= Information =
■ ■ ■ ■ ■ ■ ■

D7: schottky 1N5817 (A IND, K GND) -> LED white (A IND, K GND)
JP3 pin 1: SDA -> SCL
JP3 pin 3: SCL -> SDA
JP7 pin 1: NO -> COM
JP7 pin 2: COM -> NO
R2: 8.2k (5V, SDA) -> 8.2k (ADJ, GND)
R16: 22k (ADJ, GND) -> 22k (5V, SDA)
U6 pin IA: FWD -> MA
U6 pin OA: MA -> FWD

■ ■ ■ ■ ■ ■ ■

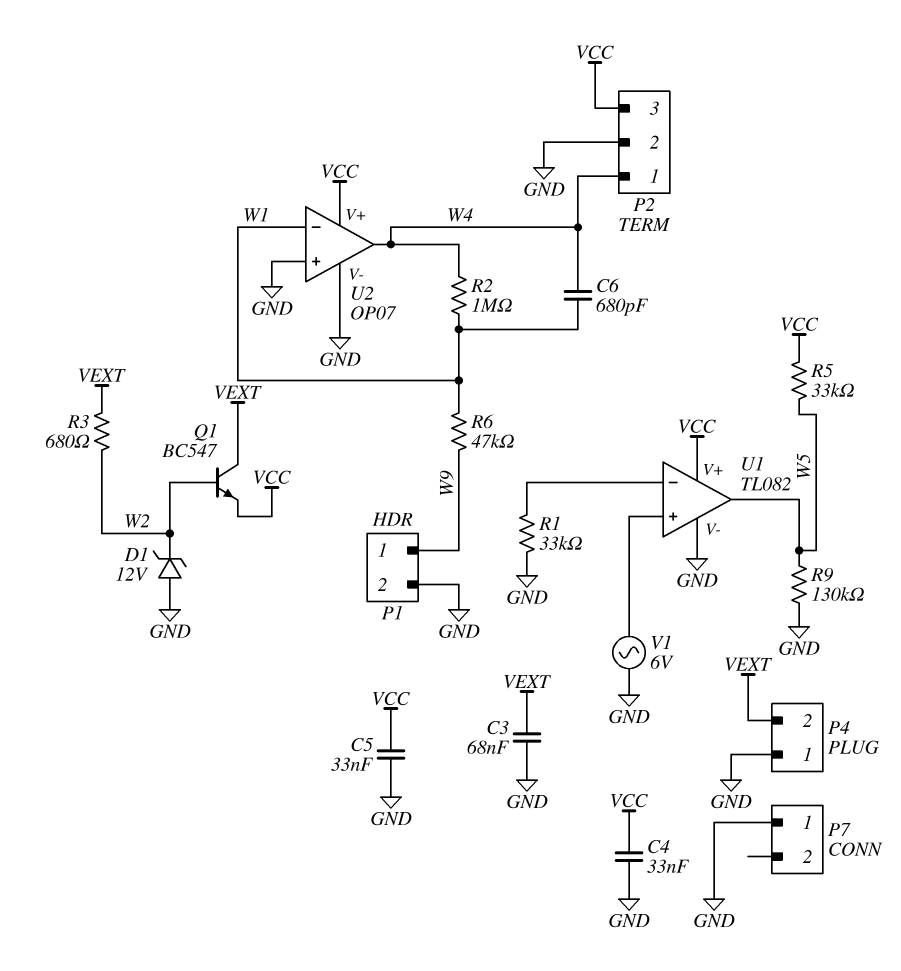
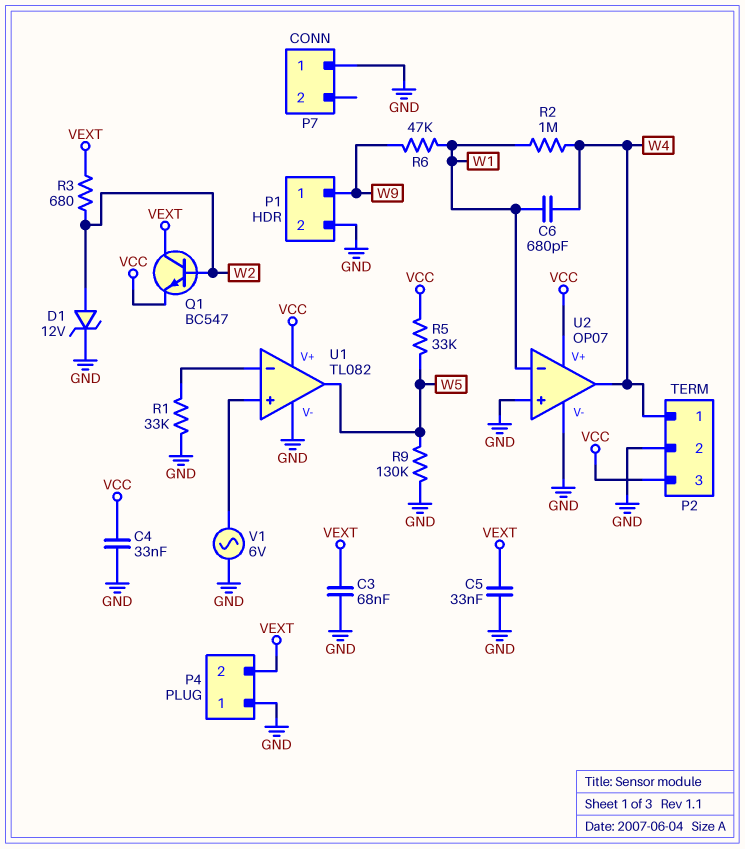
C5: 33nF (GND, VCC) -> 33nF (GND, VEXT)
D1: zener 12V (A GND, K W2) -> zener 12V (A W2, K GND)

■ ■ ■ ■ ■ ■ ■

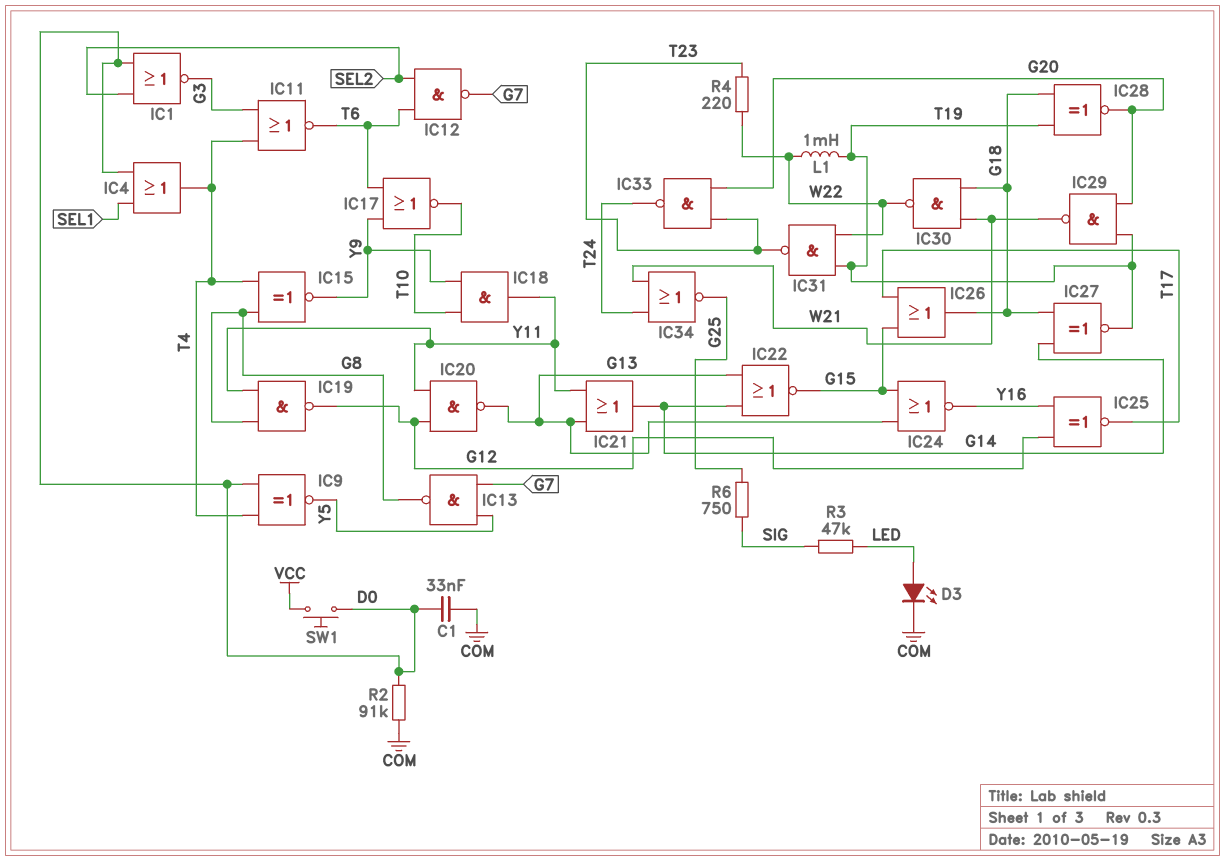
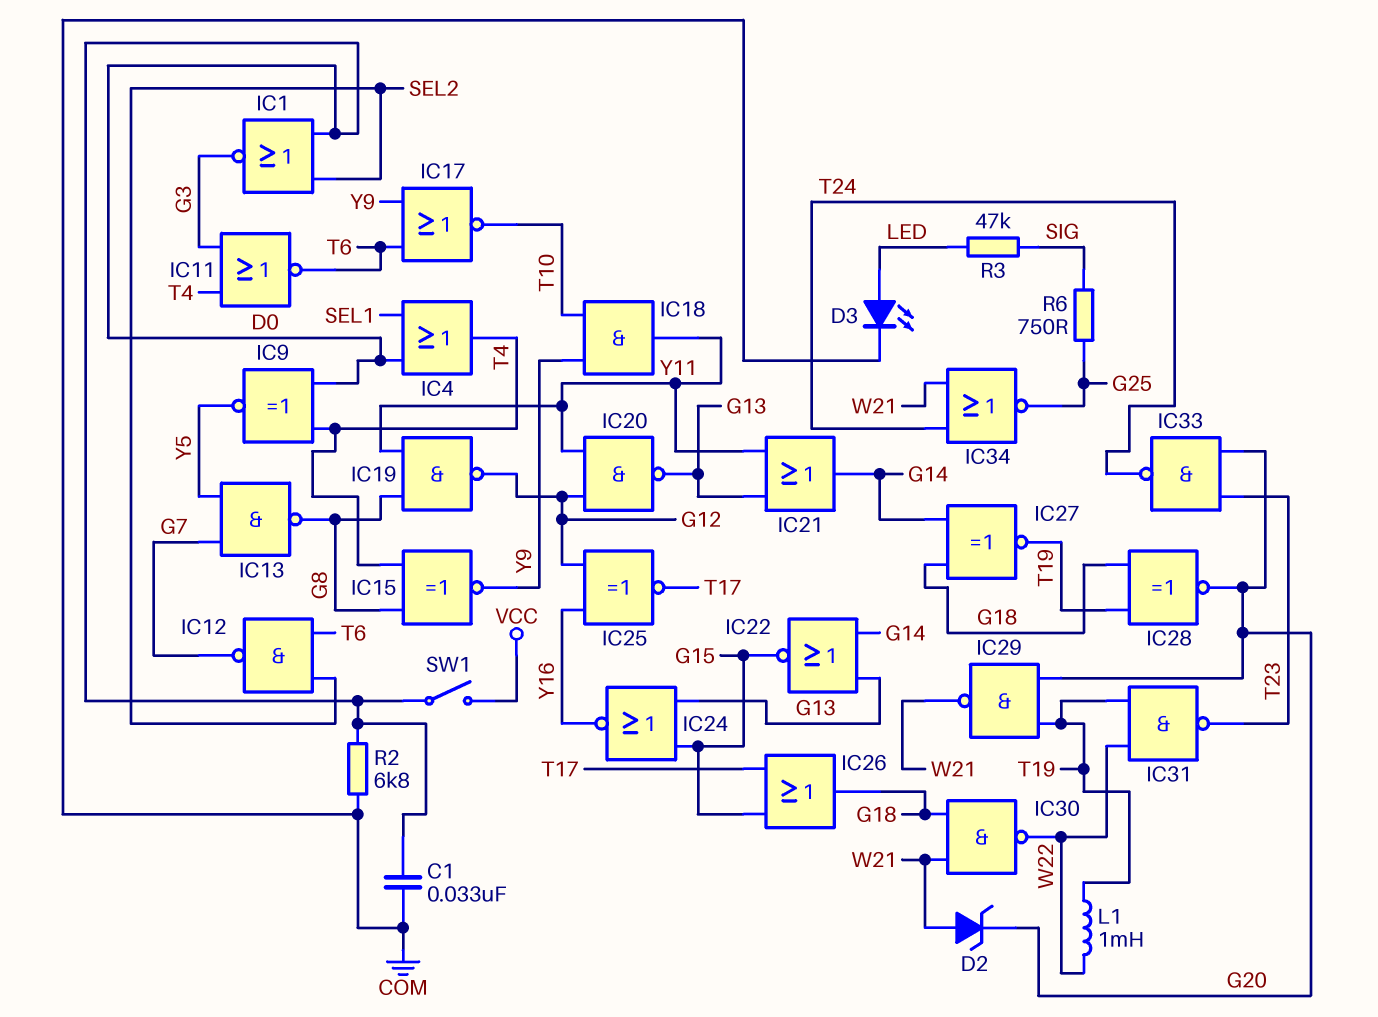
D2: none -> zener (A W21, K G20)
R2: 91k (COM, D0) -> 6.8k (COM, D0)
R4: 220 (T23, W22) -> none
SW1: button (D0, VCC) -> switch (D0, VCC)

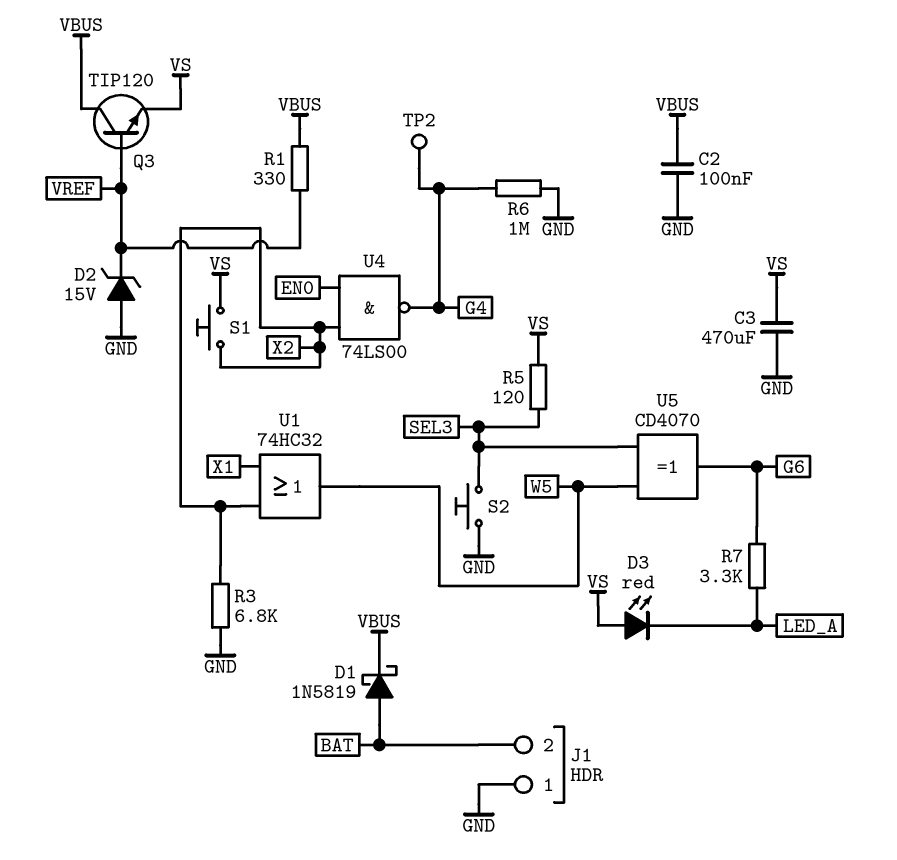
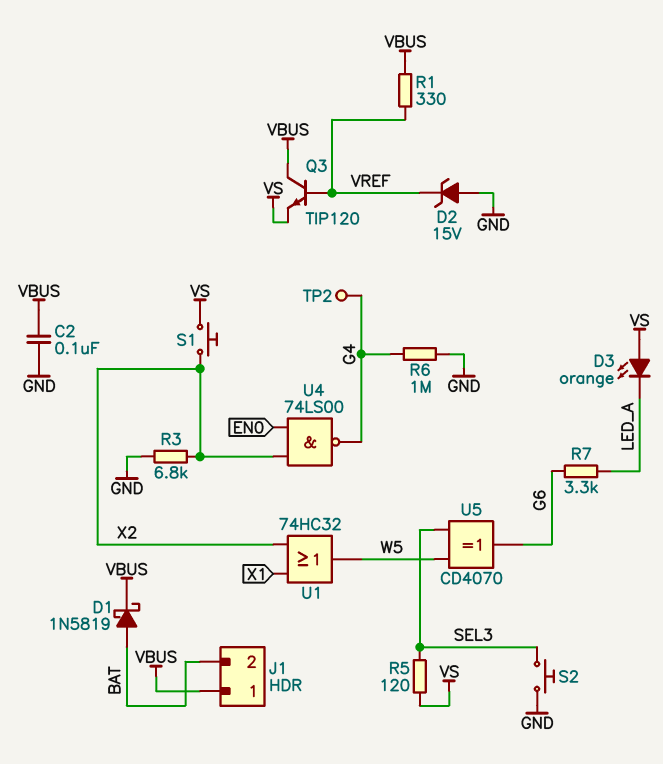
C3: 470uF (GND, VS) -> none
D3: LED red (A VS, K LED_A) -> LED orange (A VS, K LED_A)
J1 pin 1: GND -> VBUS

■ ■ ■ ■ ■ ■ ■

= Work task =
Return exactly the lines that appear in the data above between the line containing "SW1: button (D0, VCC) -> switch (D0, VCC)" and the line containing "J1 pin 1: GND -> VBUS", both of which are included, and leave the pictures out.

= Solution to this exercise =
SW1: button (D0, VCC) -> switch (D0, VCC)

C3: 470uF (GND, VS) -> none
D3: LED red (A VS, K LED_A) -> LED orange (A VS, K LED_A)
J1 pin 1: GND -> VBUS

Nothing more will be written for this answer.